Your instructions — Count the lines below that contain "cross". Answer with the number alone.

Records from a data collection —

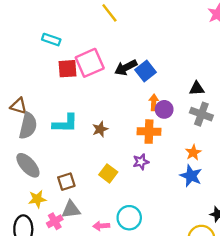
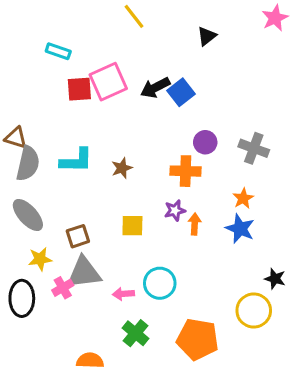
black triangle: (197, 88) -> (207, 36), moved, turned -35
orange arrow: (154, 102) -> (195, 224), moved
yellow square: (108, 173) -> (132, 226), turned -36
gray triangle: (71, 210) -> (84, 273), size x1.4

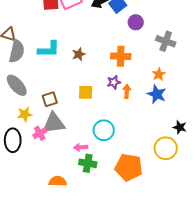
purple circle: (205, 142) -> (136, 22), moved
pink arrow: (123, 294) -> (81, 147), moved
green cross: (135, 333) -> (88, 163), turned -30

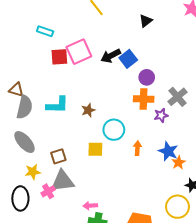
gray cross: (166, 41) -> (177, 97), turned 30
orange cross: (121, 56) -> (144, 99), moved
orange star: (159, 74) -> (179, 163), moved
purple star: (114, 82) -> (161, 115), moved
cyan circle: (104, 130) -> (114, 130), moved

Written answer — 3